• [TASK TO CARRY OUT]: Reproduce the records below exactly, leaving out any pictures.

• [SOURCE DATA]:
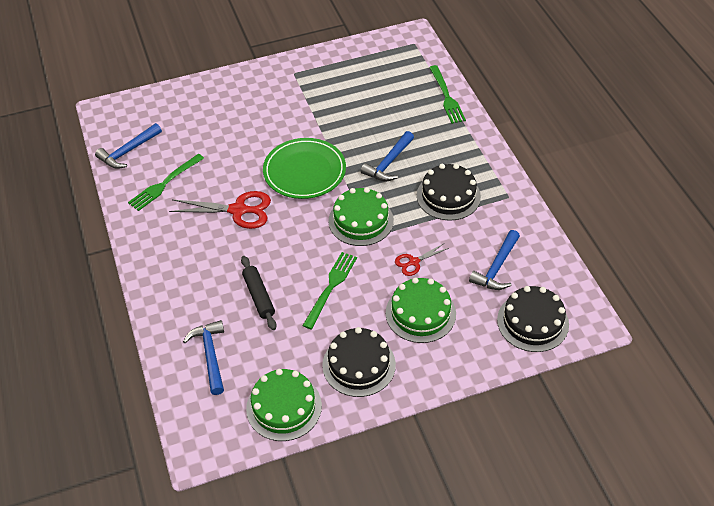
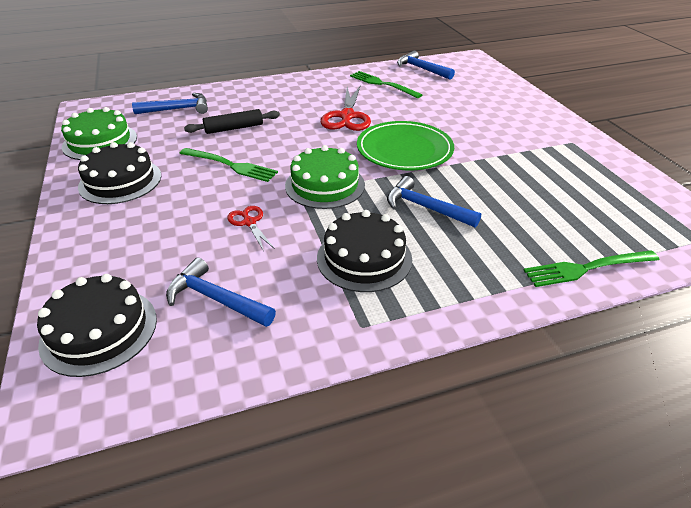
camera: 90 degrees right, 10 degrees down
(420, 313) = (167, 224): green cake -> none

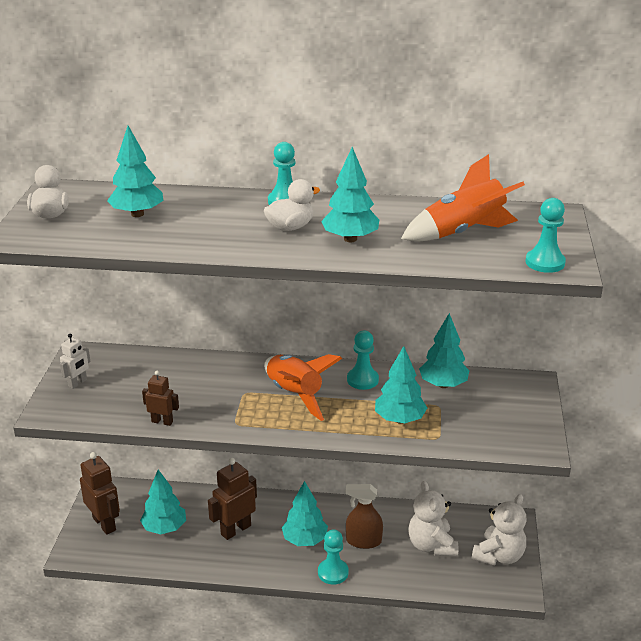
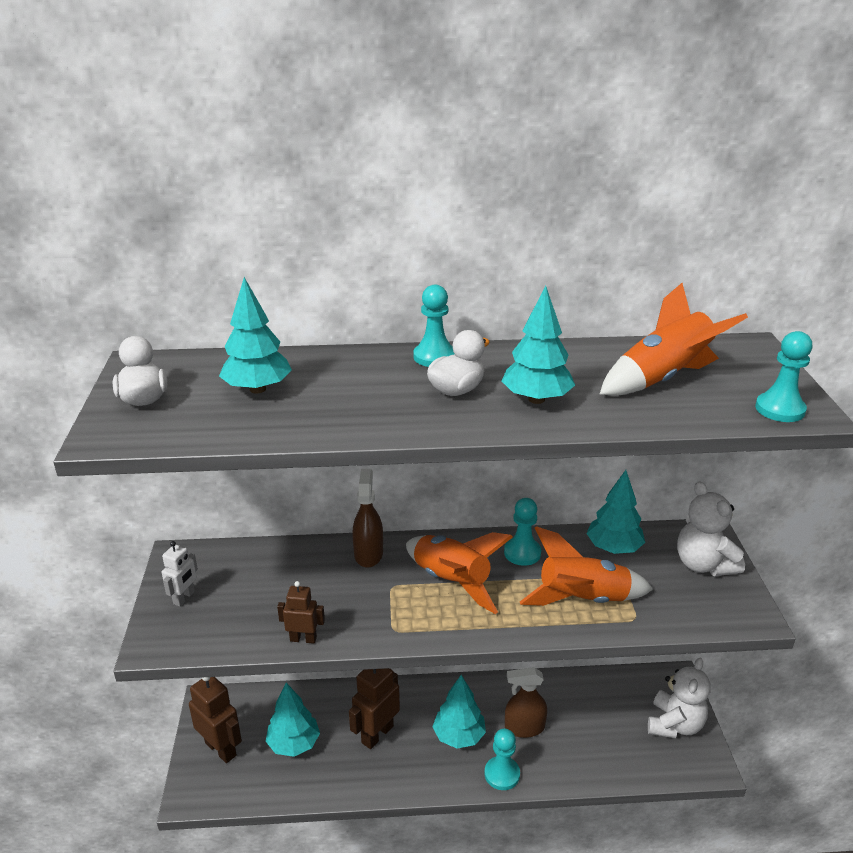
camera: 10 degrees left, 0 degrees up
(233, 367) = (368, 554): none -> brown spray bottle
(399, 419) = (582, 600): turquoise tree -> orange rocket
(431, 545) = (599, 722): white teddy bear -> white teddy bear (703, 564)

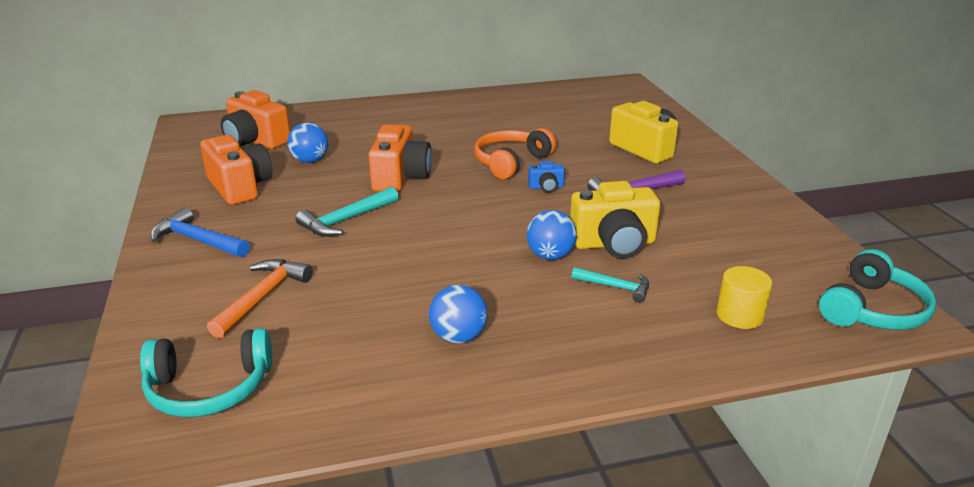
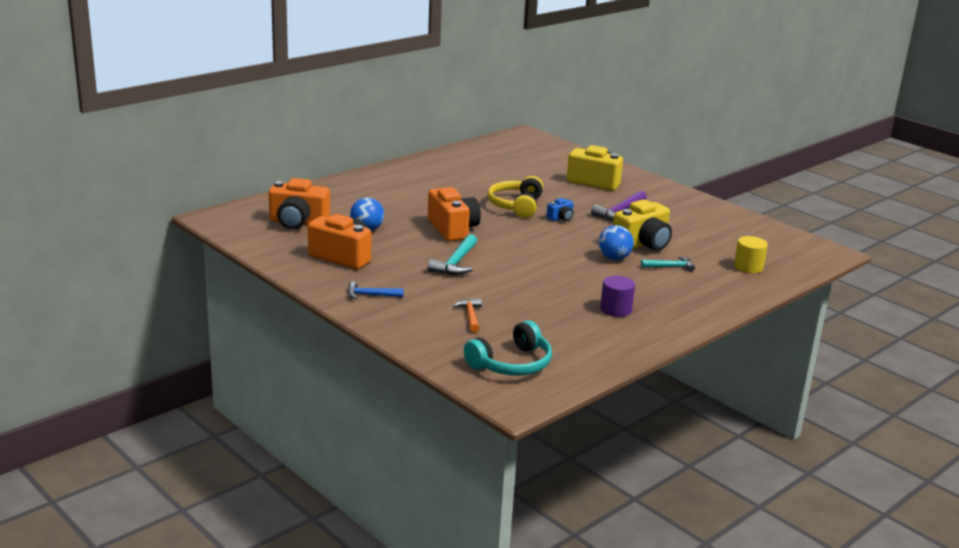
camera: 30 degrees left, 5 degrees down
(197, 240) = (370, 295): blue hammer -> blue hammer, size x0.65
(262, 297) = (470, 316): orange hammer -> orange hammer, size x0.65
(458, 337) = (616, 309): blue ball -> purple cylinder
(511, 162) = (516, 206): orange headphones -> yellow headphones
(872, 310) = (808, 251): turquoise headphones -> none

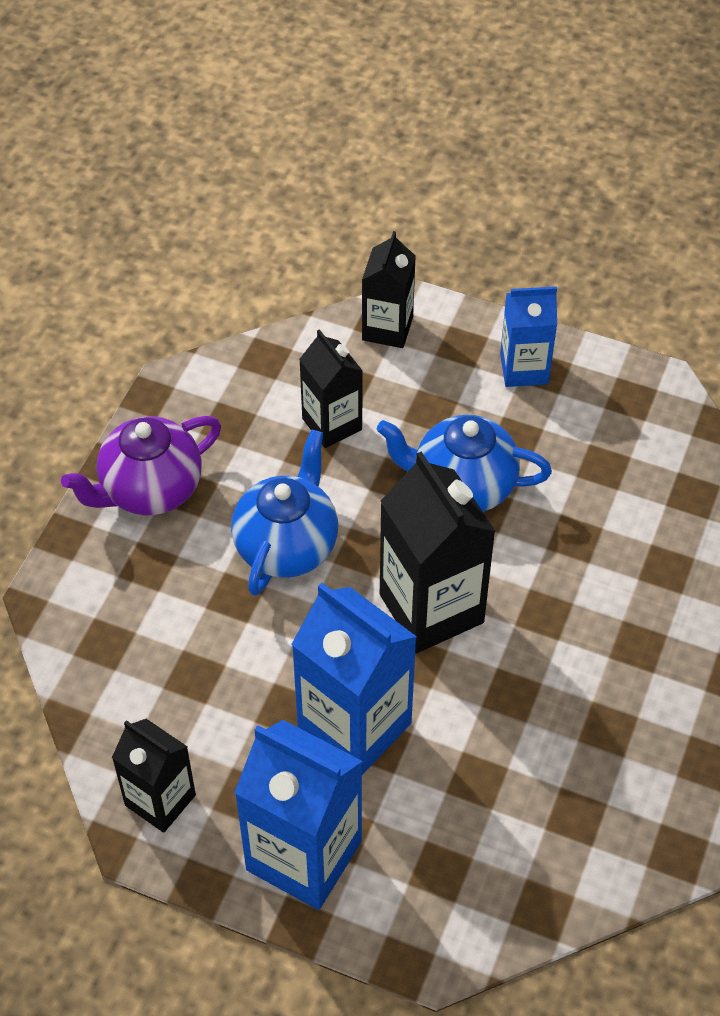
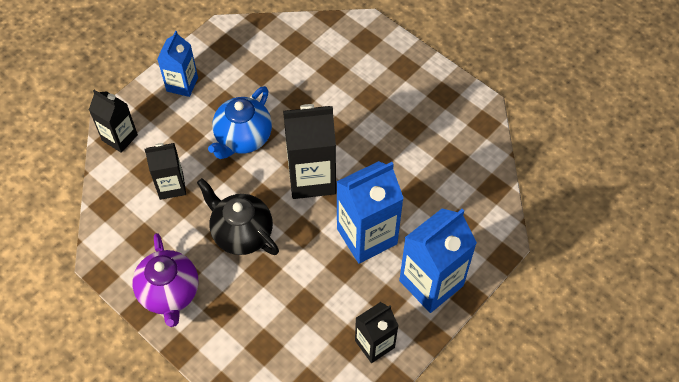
camera: 70 degrees left, 5 degrees up
(287, 545) = (241, 233): blue teapot -> black teapot

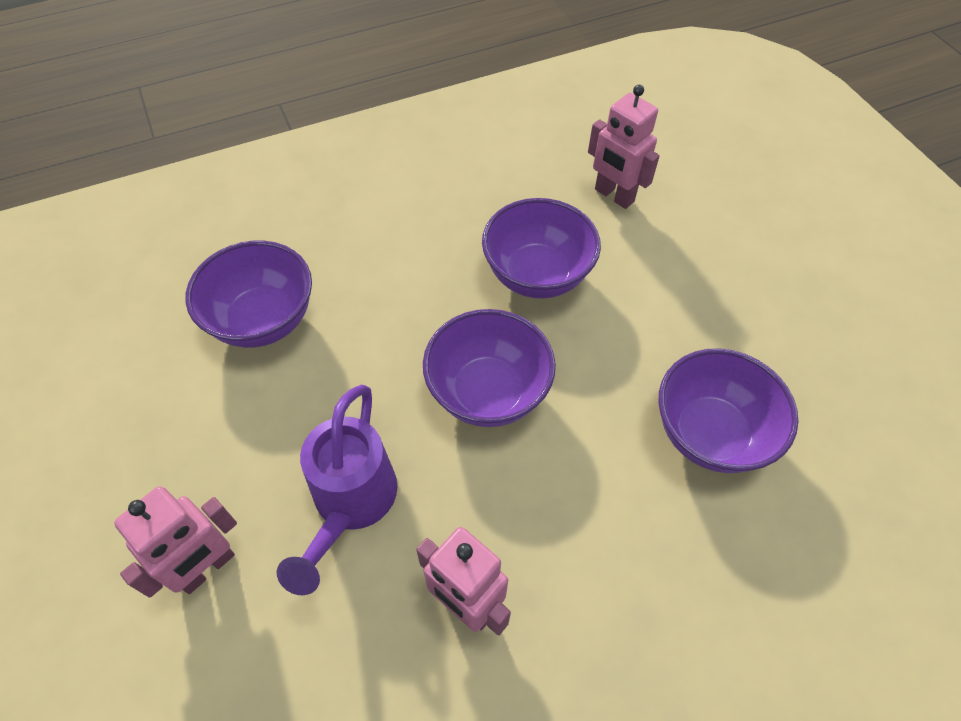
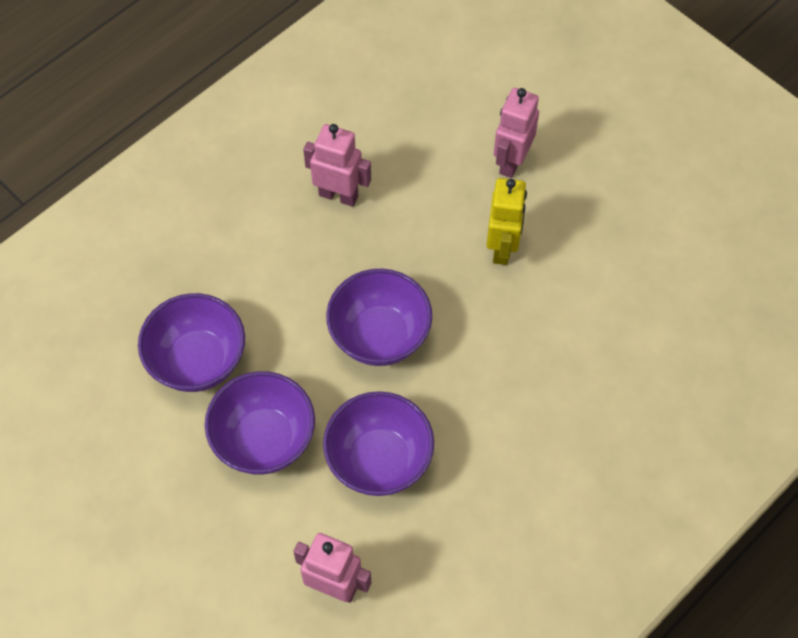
camera: 160 degrees right, 5 degrees up
(263, 320) = (590, 334): purple bowl -> purple bowl (264, 440)
(294, 448) = (502, 248): none -> yellow robot
(350, 505) = (442, 225): purple watering can -> none

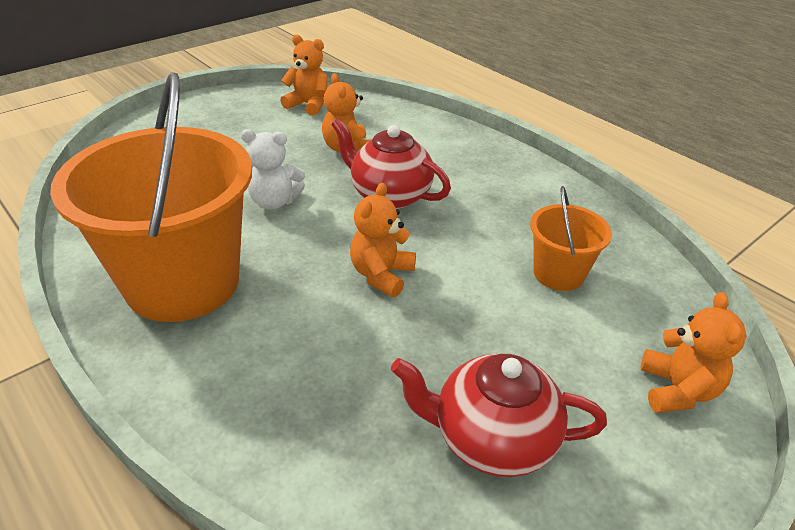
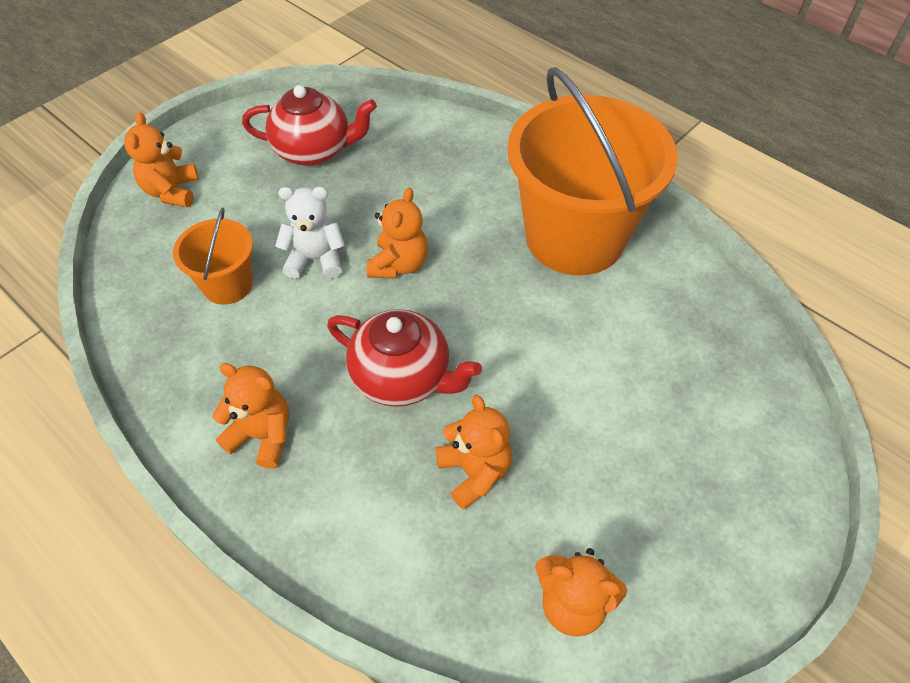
camera: 175 degrees right, 15 degrees up
(274, 202) = (535, 348): white teddy bear -> white teddy bear (316, 259)
(496, 176) = (262, 435): none -> orange teddy bear

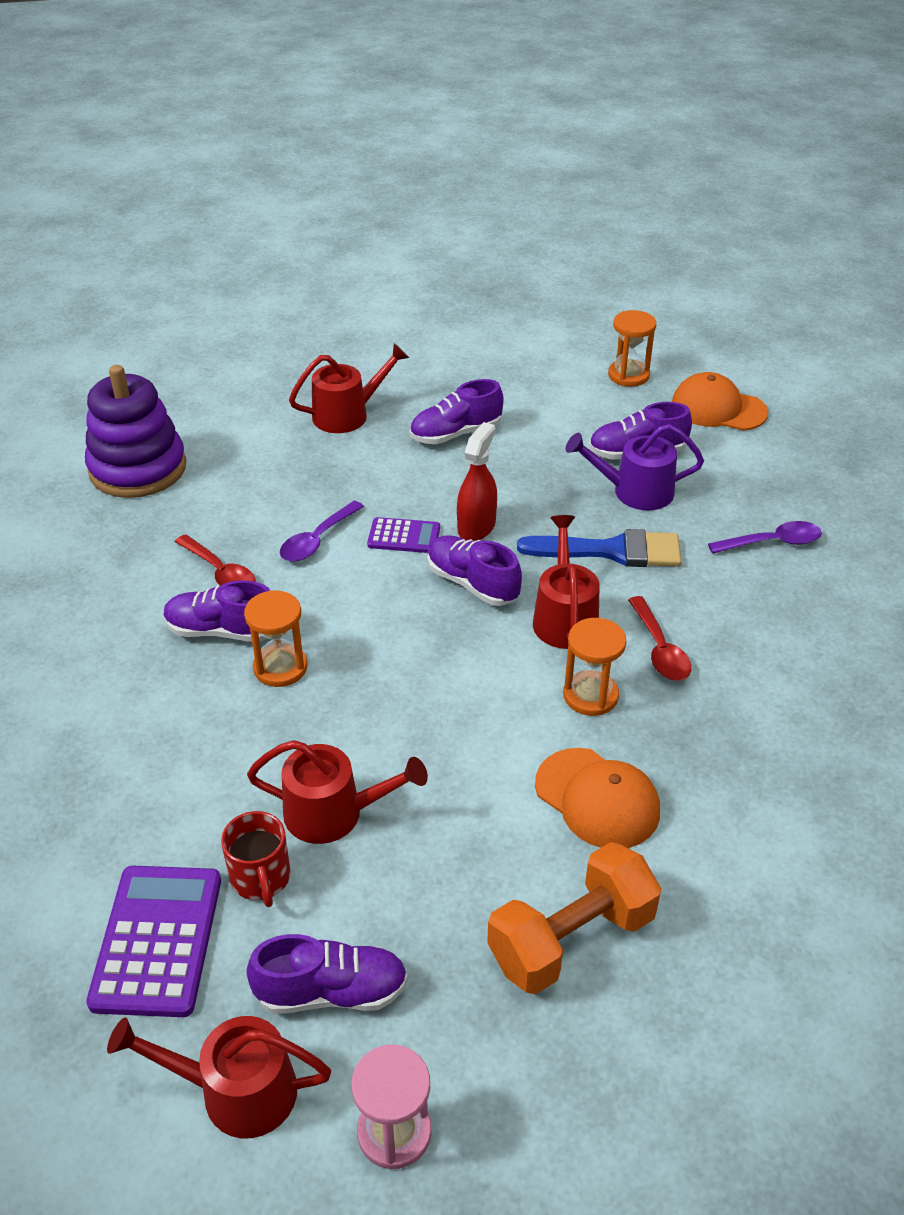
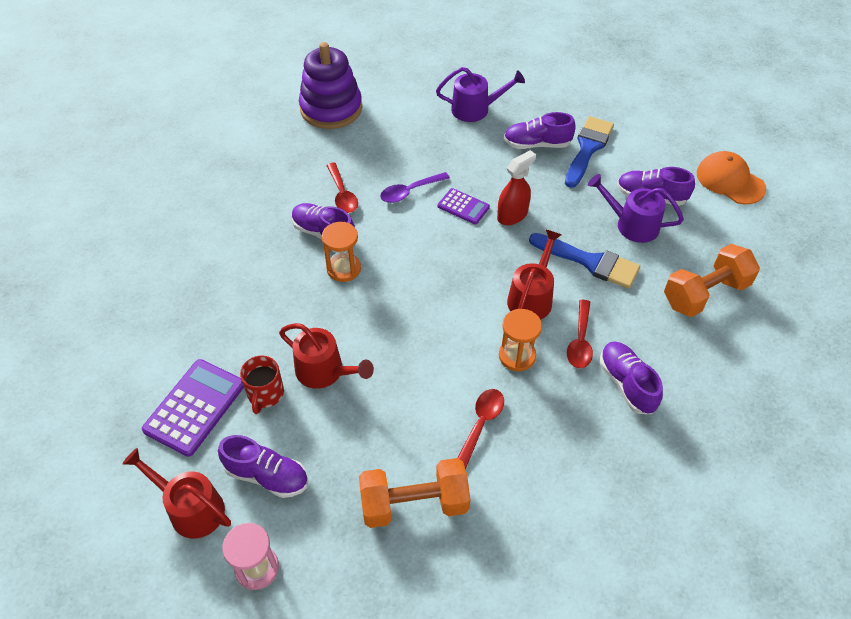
camera: 25 degrees right, 10 degrees up
(347, 415) = (475, 109): red watering can -> purple watering can
(472, 583) = (487, 254): purple shoe -> purple shoe (627, 384)
(524, 420) = (588, 148): none -> blue brush
(597, 798) = (481, 424): orange cap -> red spoon
(628, 375) = (680, 136): orange hourglass -> none
(772, 542) = (705, 293): purple spoon -> orange dumbbell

• [WRITTEN RESPONSE]:
camera: 90 degrees right, 10 degrees down
(420, 313) = (167, 224): green cake -> none

camera: 10 degrees left, 0 degrees up
(233, 367) = (368, 554): none -> brown spray bottle
(399, 419) = (582, 600): turquoise tree -> orange rocket
(431, 545) = (599, 722): white teddy bear -> white teddy bear (703, 564)

camera: 30 degrees left, 5 degrees down
(197, 240) = (370, 295): blue hammer -> blue hammer, size x0.65
(262, 297) = (470, 316): orange hammer -> orange hammer, size x0.65
(458, 337) = (616, 309): blue ball -> purple cylinder
(511, 162) = (516, 206): orange headphones -> yellow headphones
(872, 310) = (808, 251): turquoise headphones -> none

camera: 70 degrees left, 5 degrees up
(287, 545) = (241, 233): blue teapot -> black teapot

camera: 160 degrees right, 5 degrees up
(263, 320) = (590, 334): purple bowl -> purple bowl (264, 440)
(294, 448) = (502, 248): none -> yellow robot
(350, 505) = (442, 225): purple watering can -> none

camera: 175 degrees right, 15 degrees up
(274, 202) = (535, 348): white teddy bear -> white teddy bear (316, 259)
(496, 176) = (262, 435): none -> orange teddy bear

camera: 25 degrees right, 10 degrees up
(347, 415) = (475, 109): red watering can -> purple watering can
(472, 583) = (487, 254): purple shoe -> purple shoe (627, 384)
(524, 420) = (588, 148): none -> blue brush
(597, 798) = (481, 424): orange cap -> red spoon
(628, 375) = (680, 136): orange hourglass -> none
(772, 542) = (705, 293): purple spoon -> orange dumbbell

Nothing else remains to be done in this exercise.